TASK REQUIREMENTS:
Omit any picture, and return the remaining data exactly as written.

SUPPLIED DATA:
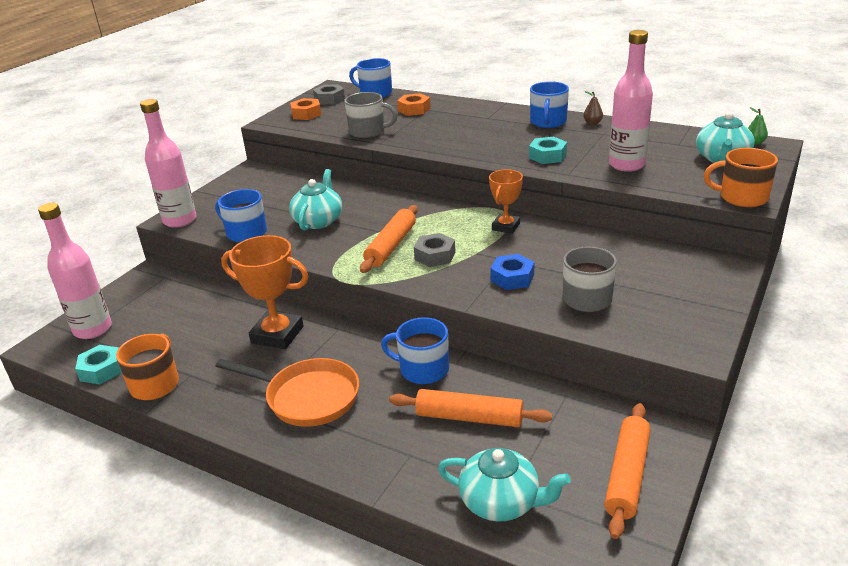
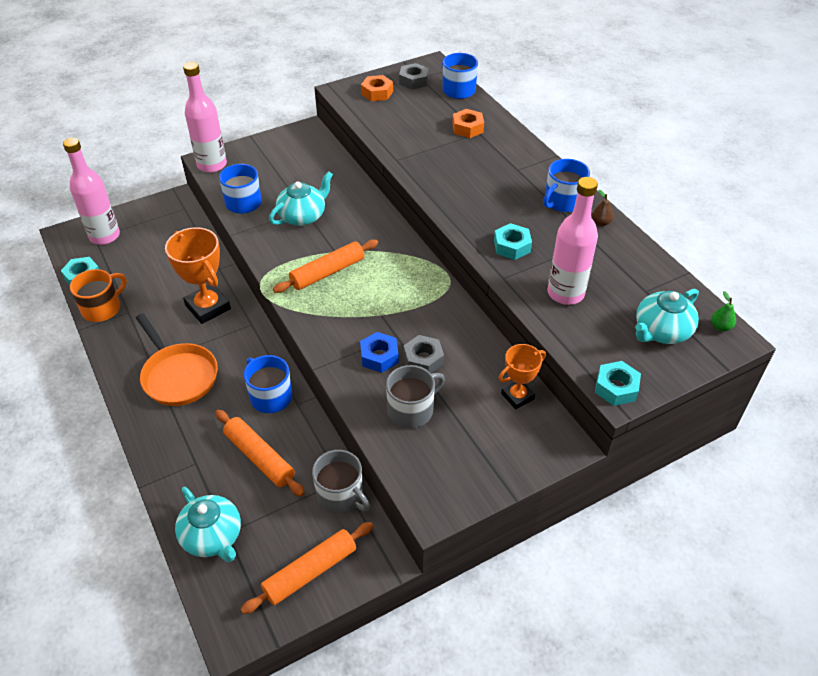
camera: 30 degrees right, 15 degrees up
(368, 131) = (402, 140): grey mug -> grey mug (341, 495)
(435, 256) = (348, 301): grey nut -> grey nut (423, 359)
(506, 227) = (432, 299): orange trophy -> orange trophy (517, 396)
(742, 197) = (616, 388): orange mug -> turquoise nut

ANSWER TO THE EXERCISE:
camera: 30 degrees right, 15 degrees up
(368, 131) = (402, 140): grey mug -> grey mug (341, 495)
(435, 256) = (348, 301): grey nut -> grey nut (423, 359)
(506, 227) = (432, 299): orange trophy -> orange trophy (517, 396)
(742, 197) = (616, 388): orange mug -> turquoise nut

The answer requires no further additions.